Each line from the start of the entries through the line that contains "C10: 1nF (AOUT, DGND) -> 1nF (DGND, VDD)" should be output exactly, please.

(Records from a dataset)
══════════════════════════════
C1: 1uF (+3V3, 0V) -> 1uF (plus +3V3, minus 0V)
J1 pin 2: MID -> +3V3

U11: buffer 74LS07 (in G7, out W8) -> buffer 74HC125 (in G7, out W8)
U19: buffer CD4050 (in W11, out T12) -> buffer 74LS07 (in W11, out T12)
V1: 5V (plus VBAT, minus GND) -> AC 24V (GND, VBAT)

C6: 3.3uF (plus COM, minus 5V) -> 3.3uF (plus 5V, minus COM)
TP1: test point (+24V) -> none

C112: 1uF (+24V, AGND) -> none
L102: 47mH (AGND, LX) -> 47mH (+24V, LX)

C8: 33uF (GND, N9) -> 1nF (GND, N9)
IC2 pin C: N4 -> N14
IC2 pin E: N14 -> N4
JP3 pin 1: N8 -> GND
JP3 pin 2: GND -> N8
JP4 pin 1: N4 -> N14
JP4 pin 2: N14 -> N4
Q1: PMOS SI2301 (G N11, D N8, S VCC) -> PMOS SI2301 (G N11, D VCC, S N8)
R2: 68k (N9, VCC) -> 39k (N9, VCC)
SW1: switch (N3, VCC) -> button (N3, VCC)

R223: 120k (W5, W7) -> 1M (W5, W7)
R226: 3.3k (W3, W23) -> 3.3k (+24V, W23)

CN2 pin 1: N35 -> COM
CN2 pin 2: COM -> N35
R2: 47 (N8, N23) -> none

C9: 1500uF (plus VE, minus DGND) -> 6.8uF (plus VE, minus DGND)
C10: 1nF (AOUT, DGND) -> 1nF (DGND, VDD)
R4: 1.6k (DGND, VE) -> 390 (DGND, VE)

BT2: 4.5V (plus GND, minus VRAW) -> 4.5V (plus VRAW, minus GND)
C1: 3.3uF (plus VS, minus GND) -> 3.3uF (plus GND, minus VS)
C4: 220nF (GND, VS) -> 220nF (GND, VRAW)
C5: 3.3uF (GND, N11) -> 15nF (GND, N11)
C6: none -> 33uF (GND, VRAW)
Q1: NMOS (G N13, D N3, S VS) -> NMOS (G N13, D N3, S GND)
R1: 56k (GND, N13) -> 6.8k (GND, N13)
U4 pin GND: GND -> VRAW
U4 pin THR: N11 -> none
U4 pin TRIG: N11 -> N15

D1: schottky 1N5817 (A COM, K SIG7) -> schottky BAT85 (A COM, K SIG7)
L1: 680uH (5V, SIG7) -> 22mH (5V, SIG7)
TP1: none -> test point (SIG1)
══════════════════════════════
SOLUTION TO THIS EXERCISE
C1: 1uF (+3V3, 0V) -> 1uF (plus +3V3, minus 0V)
J1 pin 2: MID -> +3V3

U11: buffer 74LS07 (in G7, out W8) -> buffer 74HC125 (in G7, out W8)
U19: buffer CD4050 (in W11, out T12) -> buffer 74LS07 (in W11, out T12)
V1: 5V (plus VBAT, minus GND) -> AC 24V (GND, VBAT)

C6: 3.3uF (plus COM, minus 5V) -> 3.3uF (plus 5V, minus COM)
TP1: test point (+24V) -> none

C112: 1uF (+24V, AGND) -> none
L102: 47mH (AGND, LX) -> 47mH (+24V, LX)

C8: 33uF (GND, N9) -> 1nF (GND, N9)
IC2 pin C: N4 -> N14
IC2 pin E: N14 -> N4
JP3 pin 1: N8 -> GND
JP3 pin 2: GND -> N8
JP4 pin 1: N4 -> N14
JP4 pin 2: N14 -> N4
Q1: PMOS SI2301 (G N11, D N8, S VCC) -> PMOS SI2301 (G N11, D VCC, S N8)
R2: 68k (N9, VCC) -> 39k (N9, VCC)
SW1: switch (N3, VCC) -> button (N3, VCC)

R223: 120k (W5, W7) -> 1M (W5, W7)
R226: 3.3k (W3, W23) -> 3.3k (+24V, W23)

CN2 pin 1: N35 -> COM
CN2 pin 2: COM -> N35
R2: 47 (N8, N23) -> none

C9: 1500uF (plus VE, minus DGND) -> 6.8uF (plus VE, minus DGND)
C10: 1nF (AOUT, DGND) -> 1nF (DGND, VDD)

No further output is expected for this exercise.